Restate the data word for word and leave the images out.

— EXERCISE DATA —
——

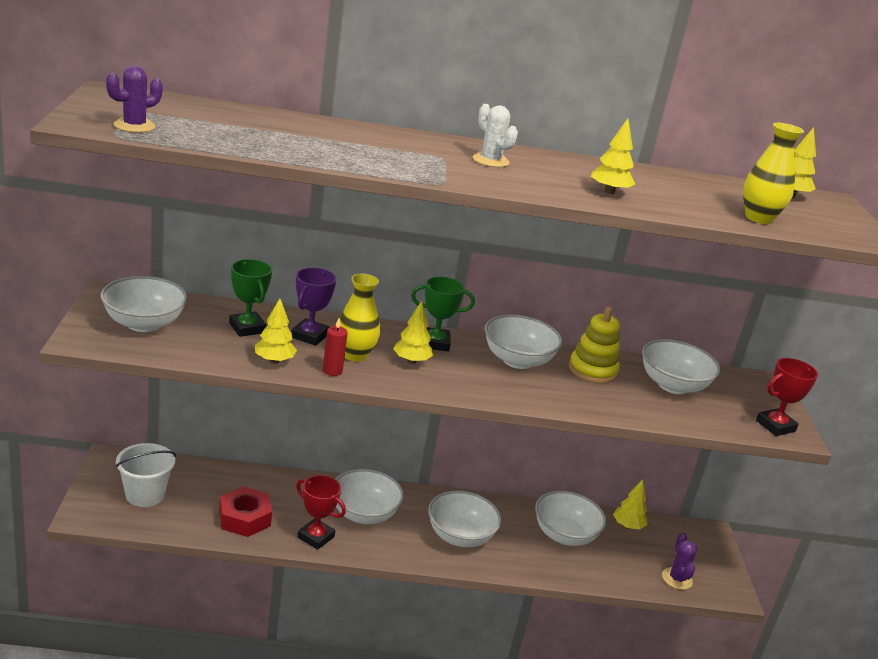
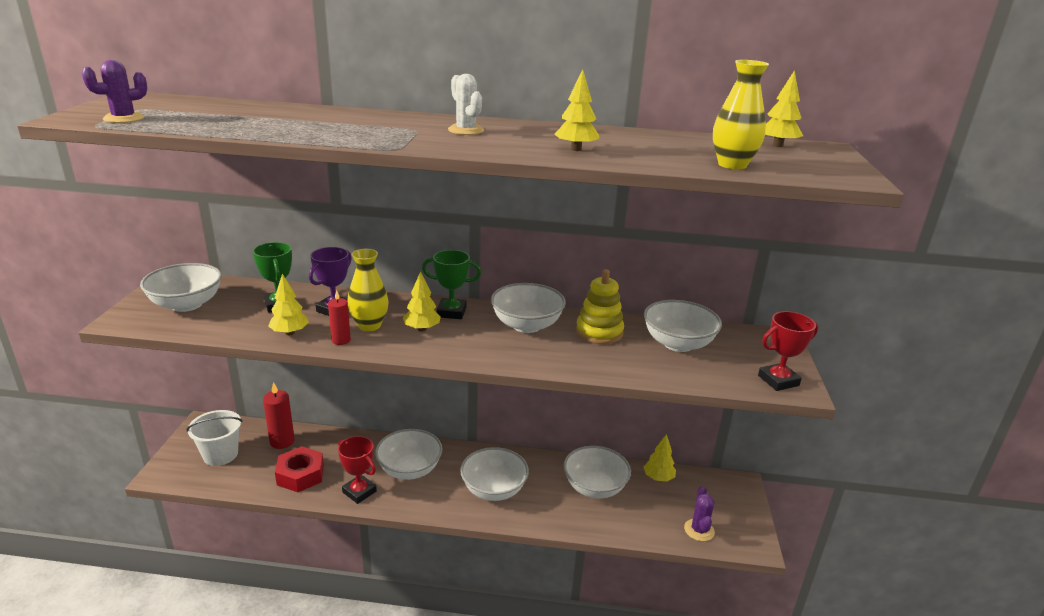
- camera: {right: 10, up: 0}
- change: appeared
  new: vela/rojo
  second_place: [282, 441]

——

— ANSWER SPACE —
- camera: {right: 10, up: 0}
- change: appeared
  new: vela/rojo
  second_place: [282, 441]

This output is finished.